■ **MATERIAL TO PROCESS**
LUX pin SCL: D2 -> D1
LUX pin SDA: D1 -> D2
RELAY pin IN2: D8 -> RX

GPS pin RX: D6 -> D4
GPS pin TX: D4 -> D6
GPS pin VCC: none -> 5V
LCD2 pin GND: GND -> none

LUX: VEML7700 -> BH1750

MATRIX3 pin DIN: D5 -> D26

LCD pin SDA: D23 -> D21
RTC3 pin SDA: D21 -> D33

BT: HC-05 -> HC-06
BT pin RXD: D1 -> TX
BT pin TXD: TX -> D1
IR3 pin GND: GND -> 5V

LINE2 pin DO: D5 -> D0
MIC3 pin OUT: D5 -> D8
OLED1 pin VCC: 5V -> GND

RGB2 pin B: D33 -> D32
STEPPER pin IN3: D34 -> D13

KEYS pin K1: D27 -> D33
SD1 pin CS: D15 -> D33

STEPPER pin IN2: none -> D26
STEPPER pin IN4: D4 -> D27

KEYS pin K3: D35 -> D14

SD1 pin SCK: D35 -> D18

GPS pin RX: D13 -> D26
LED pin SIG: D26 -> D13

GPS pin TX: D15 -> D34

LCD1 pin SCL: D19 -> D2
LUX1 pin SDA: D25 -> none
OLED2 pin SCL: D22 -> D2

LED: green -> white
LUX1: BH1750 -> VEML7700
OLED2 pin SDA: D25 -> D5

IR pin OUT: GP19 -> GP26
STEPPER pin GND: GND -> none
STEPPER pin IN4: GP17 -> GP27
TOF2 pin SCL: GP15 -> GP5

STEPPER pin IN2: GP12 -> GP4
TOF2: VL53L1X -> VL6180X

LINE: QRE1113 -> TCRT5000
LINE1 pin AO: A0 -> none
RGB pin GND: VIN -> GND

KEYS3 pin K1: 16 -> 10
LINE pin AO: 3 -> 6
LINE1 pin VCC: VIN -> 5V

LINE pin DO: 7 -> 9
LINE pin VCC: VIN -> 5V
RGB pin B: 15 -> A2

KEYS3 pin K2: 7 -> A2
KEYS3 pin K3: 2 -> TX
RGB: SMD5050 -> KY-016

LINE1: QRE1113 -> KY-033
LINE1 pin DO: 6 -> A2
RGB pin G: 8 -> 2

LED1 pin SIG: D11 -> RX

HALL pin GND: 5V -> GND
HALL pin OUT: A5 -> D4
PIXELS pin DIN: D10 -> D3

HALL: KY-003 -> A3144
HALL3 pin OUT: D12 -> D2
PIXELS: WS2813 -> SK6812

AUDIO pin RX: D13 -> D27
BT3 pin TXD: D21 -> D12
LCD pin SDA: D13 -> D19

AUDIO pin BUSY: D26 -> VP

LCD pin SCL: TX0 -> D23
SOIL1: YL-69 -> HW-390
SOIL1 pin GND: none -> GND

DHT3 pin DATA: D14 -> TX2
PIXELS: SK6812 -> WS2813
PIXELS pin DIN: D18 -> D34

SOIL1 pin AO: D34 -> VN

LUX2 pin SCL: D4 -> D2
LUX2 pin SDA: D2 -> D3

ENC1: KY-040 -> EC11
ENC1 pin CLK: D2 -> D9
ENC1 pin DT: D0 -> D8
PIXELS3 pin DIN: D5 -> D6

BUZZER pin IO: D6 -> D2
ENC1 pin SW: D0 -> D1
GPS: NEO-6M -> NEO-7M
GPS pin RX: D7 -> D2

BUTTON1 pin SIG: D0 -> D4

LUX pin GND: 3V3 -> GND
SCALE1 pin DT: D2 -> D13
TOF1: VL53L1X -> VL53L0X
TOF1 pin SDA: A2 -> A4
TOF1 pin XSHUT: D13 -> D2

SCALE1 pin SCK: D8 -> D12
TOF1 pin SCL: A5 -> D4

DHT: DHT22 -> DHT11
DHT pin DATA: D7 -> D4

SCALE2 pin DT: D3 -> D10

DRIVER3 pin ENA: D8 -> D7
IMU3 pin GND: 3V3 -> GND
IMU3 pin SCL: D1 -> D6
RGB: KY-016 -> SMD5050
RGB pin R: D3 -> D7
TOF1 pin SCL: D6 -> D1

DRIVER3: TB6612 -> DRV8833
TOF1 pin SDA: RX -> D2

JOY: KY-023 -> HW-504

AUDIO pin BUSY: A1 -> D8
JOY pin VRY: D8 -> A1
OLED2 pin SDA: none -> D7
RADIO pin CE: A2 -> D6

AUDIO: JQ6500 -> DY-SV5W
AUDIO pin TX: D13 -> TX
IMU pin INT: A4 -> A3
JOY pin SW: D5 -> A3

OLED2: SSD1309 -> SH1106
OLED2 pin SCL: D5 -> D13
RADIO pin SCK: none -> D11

■ **WORK INSTRUCTIONS**
Filter the material above down to the lines that hold the word "none".

■ **PROBLEM SOLUTION**
GPS pin VCC: none -> 5V
LCD2 pin GND: GND -> none
STEPPER pin IN2: none -> D26
LUX1 pin SDA: D25 -> none
STEPPER pin GND: GND -> none
LINE1 pin AO: A0 -> none
SOIL1 pin GND: none -> GND
OLED2 pin SDA: none -> D7
RADIO pin SCK: none -> D11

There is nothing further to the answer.